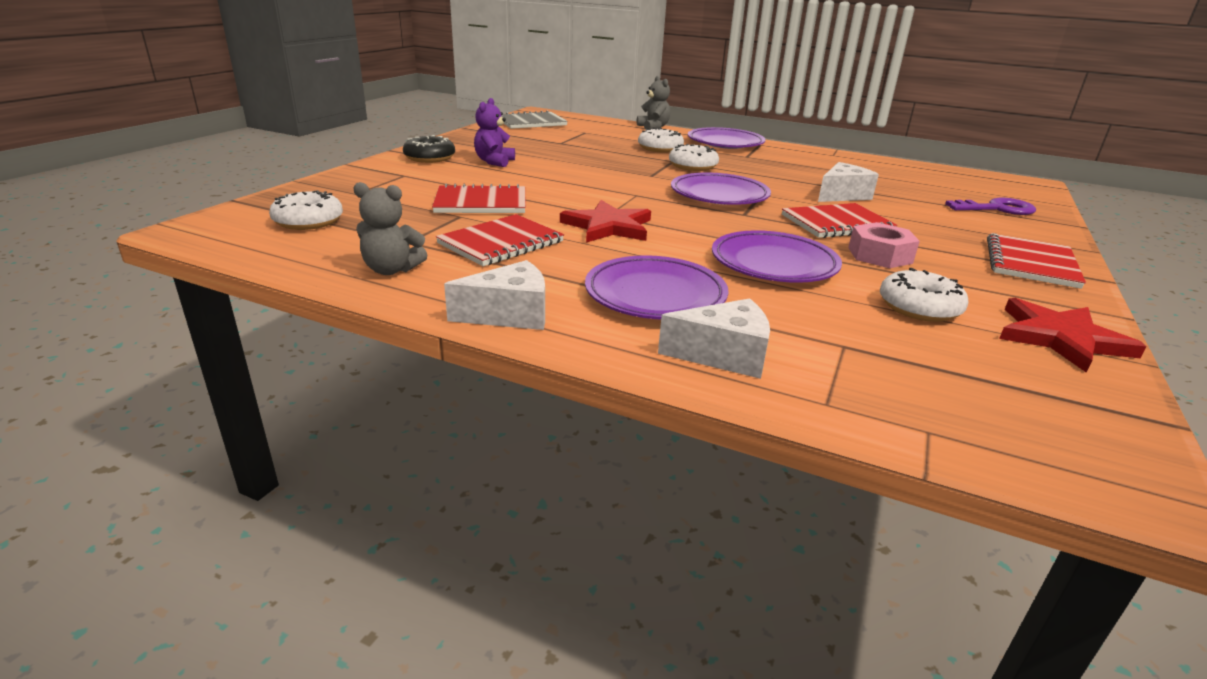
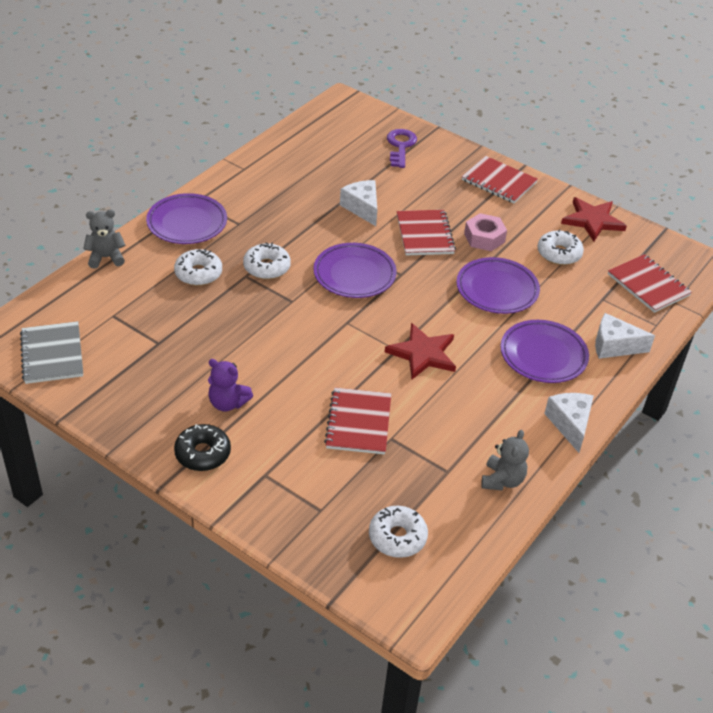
camera: 80 degrees left, 15 degrees up
(501, 243) = (453, 418): red notebook -> red notebook (648, 285)
(723, 355) = (614, 346): white cheese -> white cheese turned 90 degrees counterclockwise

=== WHAT THE TASK ASKS ===
Only the lines from the one that contains "(501, 243) = (453, 418): red" to the end of the data should be output, exactly as they appear.

=== ANSWER TO THIS EXERCISE ===
(501, 243) = (453, 418): red notebook -> red notebook (648, 285)
(723, 355) = (614, 346): white cheese -> white cheese turned 90 degrees counterclockwise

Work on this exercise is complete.